▶ AIM OF THE EXERCISE
Count the lines below that contain the string "kern" with case matching. Give only the number.

▶ DATASET RECORDS
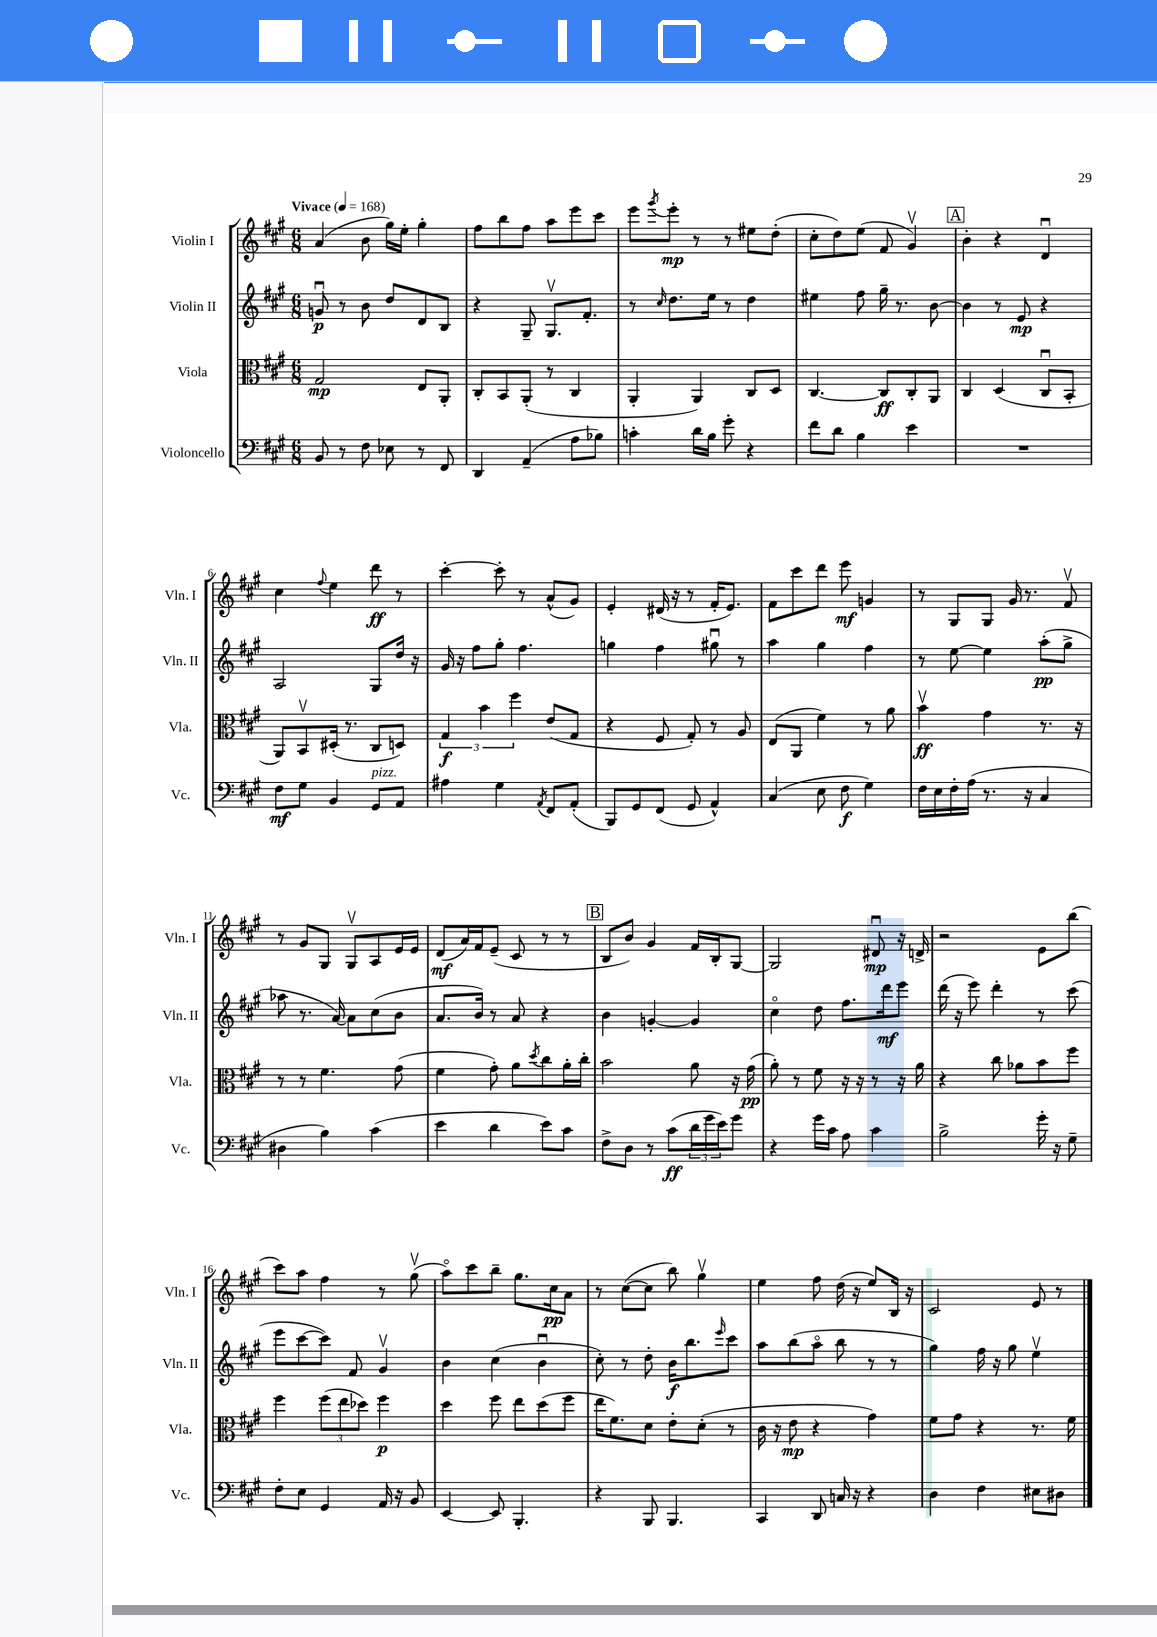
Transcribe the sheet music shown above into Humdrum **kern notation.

**kern	**dynam	**kern	**dynam	**kern	**dynam	**kern	**dynam
*part4	*part4	*part3	*part3	*part2	*part2	*part1	*part1
*staff4	*staff4	*staff3	*staff3	*staff2	*staff2	*staff1	*staff1
*I"Violoncello	*	*I"Viola	*	*I"Violin II	*	*I"Violin I	*
*I'Vc.	*	*I'Vla.	*	*I'Vln. II	*	*I'Vln. I	*
*clefF4	*	*clefC3	*	*clefG2	*	*clefG2	*
*k[f#c#g#]	*	*k[f#c#g#]	*	*k[f#c#g#]	*	*k[f#c#g#]	*
*M6/8	*	*M6/8	*	*M6/8	*	*M6/8	*
*MM168	*	*MM168	*	*MM168	*	*MM168	*
=1	=1	=1	=1	=1	=1	=1	=1
!	!	!	!	!	!	!LO:TX:a:B:t=Vivace	!
8BB/	.	2G#/	mp	8gnu/	p	(4a/	.
8r	.	.	.	8r	.	.	.
8F#\	.	.	.	8b\	.	8b\	.
8E-X\	.	.	.	8dd/L	.	16gg#\LL)	.
.	.	.	.	.	.	16ee'\JJ	.
8r	.	8E/L	.	8d/	.	4gg#'\	.
8FF#/	.	8AA'/J	.	8B/J	.	.	.
=2	=2	=2	=2	=2	=2	=2	=2
4DD/	.	8C#'/L	.	4r	.	8ff#\L	.
.	.	8BB/	.	.	.	8bb\	.
(4AA~/	.	(8AA'/J	.	8G#~/	.	8ff#\J	.
.	.	8r	.	8.G#v/L	.	8aa\L	.
8A\L	.	4C#/	.	.	.	8eee\	.
.	.	.	.	8.f#'/J	.	.	.
8B-X\J)	.	.	.	.	.	8ccc#\J	.
=3	=3	=3	=3	=3	=3	=3	=3
4cn'\	.	4AA'/	.	8r	.	8eee\L	.
.	.	.	.	16qqcc#/	.	8qggg#/	.
.	.	.	.	8.dd\L	.	8eee'\J	mp
16d\LL	.	4AA/)	.	.	.	8r	.
16B\JJ	.	.	.	16ee\Jk	.	.	.
8g#'\	.	.	.	8r	.	8r	.
4r	.	8C#/L	.	4dd\	.	8ee#X\L	.
.	.	8D/J	.	.	.	(8dd'\J	.
=4	=4	=4	=4	=4	=4	=4	=4
8f#\L	.	[4.C#/	.	4ee#X\	.	8cc#'\L	.
8d\J	.	.	.	.	.	8dd\)	.
4B\	.	.	.	8ff#\	.	(8ee\J	.
.	.	8C#/L]	ff	16gg#~\	.	8f#/	.
.	.	.	.	8.r	.	.	.
4e\	.	8C#'/	.	.	.	4g#v/)	.
.	.	8AA/J	.	[8b\	.	.	.
!!LO:REH:place=s1:t=A
=5	=5	=5	=5	=5	=5	=5	=5
2.r	.	4C#/	.	4b\]	.	4b'\	.
.	.	(4D/	.	8r	.	4r	.
.	.	.	.	8e/	mp	.	.
.	.	8C#u/L	.	4r	.	4du/	.
.	.	8BB'/J	.	.	.	.	.
!!LO:LB:g=z
=6	=6	=6	=6	=6	=6	=6	=6
8F#\L	mf	8AA/L)	.	2A/	.	4cc#\	.
8G#\J	.	8BBv/	.	.	.	.	.
.	.	.	.	.	.	8qqff#/	.
4BB/	.	(16D#X'/Jk	.	.	.	4ee\	.
.	.	8.r	.	.	.	.	.
!LO:TX:a:i:t=pizz.	!	!	!	!	!	!	!
8GG#/L	.	8C#/L	.	8G#/L	.	8ddd\	ff
8AA/J	.	8Dn/J)	.	16dd/Jk	.	8r	.
.	.	.	.	16r	.	.	.
=7	=7	=7	=7	=7	=7	=7	=7
4A#X\	.	6G#/	f	16g#/	.	[4ccc#'\	.
.	.	.	.	16r	.	.	.
.	.	.	.	8ff#\L	.	.	.
.	.	6b\	.	.	.	.	.
4G#\	.	.	.	8gg#'\J	.	8ccc#'\]	.
.	.	6ff#\	.	.	.	.	.
.	.	.	.	4.ff#\	.	8r	.
8qAA/	.	.	.	.	.	.	.
8FF#/L	.	(8e/L	.	.	.	(8a^^/L	.
(8AA'/J	.	8G#/J	.	.	.	8g#/J)	.
=8	=8	=8	=8	=8	=8	=8	=8
8BBB/L)	.	4r	.	4ggn\	.	4e'/	.
8GG#/	.	.	.	.	.	.	.
(8FF#/J	.	8F#/	.	4ff#\	.	(16d#X/	.
.	.	.	.	.	.	16r	.
8GG#/	.	8G#'/)	.	.	.	8r	.
4AA^^/)	.	8r	.	8gg#Xu\	.	16f#'/KL	.
.	.	.	.	.	.	8.e/J)	.
.	.	8A/	.	8r	.	.	.
=9	=9	=9	=9	=9	=9	=9	=9
(4C#/	.	(8E/L	.	4aa\	.	8f#\L	.
.	.	8AA/J	.	.	.	8ccc#\	.
8E\	.	4f#\)	.	4gg#\	.	8ddd\J	.
8F#\	f	.	.	.	.	8eee\	mf
4G#\)	.	8r	.	4ff#\	.	4gn/	.
.	.	8a\	.	.	.	.	.
=10	=10	=10	=10	=10	=10	=10	=10
16F#\LL	.	4bv\	ff	8r	.	8r	.
16E\	.	.	.	.	.	.	.
16F#'\	.	.	.	[8ee\	.	8G#/L	.
(16A\JJ	.	.	.	.	.	.	.
8.r	.	4g#\	.	4ee\]	.	8G#/J	.
.	.	.	.	.	.	16g#/	.
16r	.	.	.	.	.	8.r	.
4C#/	.	8.r	.	(8aa'\L	pp	.	.
.	.	.	.	8gg#^\J	.	8f#v/	.
.	.	16r	.	.	.	.	.
!!LO:LB:g=z
=11	=11	=11	=11	=11	=11	=11	=11
4D#X\	.	8r	.	8aa-X\	.	8r	.
.	.	8r	.	8.r	.	8g#/L	.
4B\)	.	4.f#\	.	.	.	8G#/J	.
.	.	.	.	[16a/)	.	.	.
.	.	.	.	8a\L]	.	8G#v/L	.
(4c#\	.	.	.	(8cc#\	.	8A/	.
.	.	(8g#\	.	8b\J	.	16e/L	.
.	.	.	.	.	.	16e/JJ	.
=12	=12	=12	=12	=12	=12	=12	=12
4e\	.	4f#\	.	8.a/L	.	(8d/L	mf
.	.	.	.	.	.	16a/L)	.
.	.	.	.	16b/Jk)	.	16f#/J	.
4d\	.	8g#'\)	.	8r	.	(8e~/J	.
.	.	8a\L	.	8a/	.	8c#/	.
.	.	8qdd/	.	.	.	.	.
8e\L)	.	8cc#\	.	4r	.	8r	.
8c#\J	.	16a'\L	.	.	.	8r	.
.	.	16cc#'\JJ	.	.	.	.	.
!!LO:REH:place=s1:t=B
=13	=13	=13	=13	=13	=13	=13	=13
8F#^\L	.	2b\	.	4b\	.	8B/L	.
8D\J	.	.	.	.	.	8b/J)	.
8r	.	.	.	[4gn'/	.	4g#/	.
(8c#\L	ff	.	.	.	.	.	.
24d\L	.	8a\	.	4g/]	.	16f#/LL	.
24g#\	.	.	.	.	.	.	.
.	.	.	.	.	.	16B'/J	.
24e\J)	.	.	.	.	.	.	.
8g#\J	.	16r	.	.	.	[8G#/J	.
.	.	(16g#\	pp	.	.	.	.
=14	=14	=14	=14	=14	=14	=14	=14
4r	.	8a'\)	.	4cc#\	.	2G#/]	.
.	.	8r	.	.	.	.	.
16g#\LL	.	8f#\	.	8dd\	.	.	.
16c#\JJ	.	.	.	.	.	.	.
8A\	.	16r	.	8.ff#\L	.	.	.
.	.	16r	.	.	.	.	.
4c#\	.	8r	.	.	.	8d#Xu/	mp
.	.	.	.	16ddd\k	mf	.	.
.	.	16r	.	8eee\J	.	16r	.
.	.	16a\	.	.	.	16dn^/	.
=15	=15	=15	=15	=15	=15	=15	=15
2B^\	.	4r	.	(16ddd\	.	2r	.
.	.	.	.	16r	.	.	.
.	.	.	.	8eee\)	.	.	.
.	.	8cc#\	.	4ddd'\	.	.	.
.	.	8a-X\L	.	.	.	.	.
16g#'\	.	8b\	.	8r	.	8e\L	.
16r	.	.	.	.	.	.	.
8G#~\	.	8ff#\J	.	(8ccc#\	.	(8bb\J	.
!!LO:LB:g=z
=16	=16	=16	=16	=16	=16	=16	=16
8F#'\L	.	4ff#\	.	8eee\L	.	8ccc#\L)	.
8E\J	.	.	.	[8ccc#\	.	8aa\J	.
4GG#/	.	(12ff#\L	.	8ccc#\J])	.	4ff#\	.
.	.	12ee\	.	.	.	.	.
.	.	.	.	8f#/	.	.	.
.	.	12dd-X\J)	.	.	.	.	.
16AA/	.	4ff#\	p	4g#v/	.	8r	.
16r	.	.	.	.	.	.	.
8BB/	.	.	.	.	.	(8gg#v\	.
=17	=17	=17	=17	=17	=17	=17	=17
[4EE/	.	4dd\	.	4b\	.	8aa\L)	.
.	.	.	.	.	.	8ccc#\	.
8EE/]	.	8ff#\	.	(4cc#\	.	8bb~\J	.
4.BBB'/	.	8ee\L	.	.	.	8.gg#\L	.
.	.	(8dd\	.	4bu\	.	.	.
.	.	.	.	.	.	16cc#\k	pp
.	.	8ff#\J	.	.	.	8a\J	.
=18	=18	=18	=18	=18	=18	=18	=18
4r	.	16ee\KL	.	8cc#'\)	.	8r	.
.	.	8.f#\)	.	.	.	.	.
.	.	.	.	8r	.	([8cc#\L	.
8BBB/	.	8d\J	.	8dd'\	.	8cc#\J]	.
4.BBB/	.	8e'\L	.	16b\KL	f	8bb\)	.
.	.	.	.	8.bb\	.	.	.
.	.	(8d'\J	.	.	.	4gg#v\	.
.	.	.	.	16qqeee/	.	.	.
.	.	8r	.	8ccc#\J	.	.	.
=19	=19	=19	=19	=19	=19	=19	=19
4CC#/	.	16c#\	.	8aa\L	.	4ee\	.
.	.	16r	.	.	.	.	.
.	.	8e\	mp	(8bb\	.	.	.
8DD/	.	4r	.	8aa\J	.	8ff#\	.
16Cn/	.	.	.	8bb\	.	(16dd\	.
16r	.	.	.	.	.	16r	.
4r	.	4g#\)	.	8r	.	8ee/L)	.
.	.	.	.	8r	.	16B/Jk	.
.	.	.	.	.	.	16r	.
=20	=20	=20	=20	=20	=20	=20	=20
4D\	.	8f#\L	.	4gg#\)	.	2c#/	.
.	.	8g#\J	.	.	.	.	.
4F#\	.	4r	.	16ff#\	.	.	.
.	.	.	.	16r	.	.	.
.	.	.	.	8gg#\	.	.	.
8E#X\L	.	8.r	.	4eev\	.	8e/	.
8D#X\J	.	.	.	.	.	8r	.
.	.	16f#\	.	.	.	.	.
==	==	==	==	==	==	==	==
*-	*-	*-	*-	*-	*-	*-	*-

▶ WORKED SOLUTION
2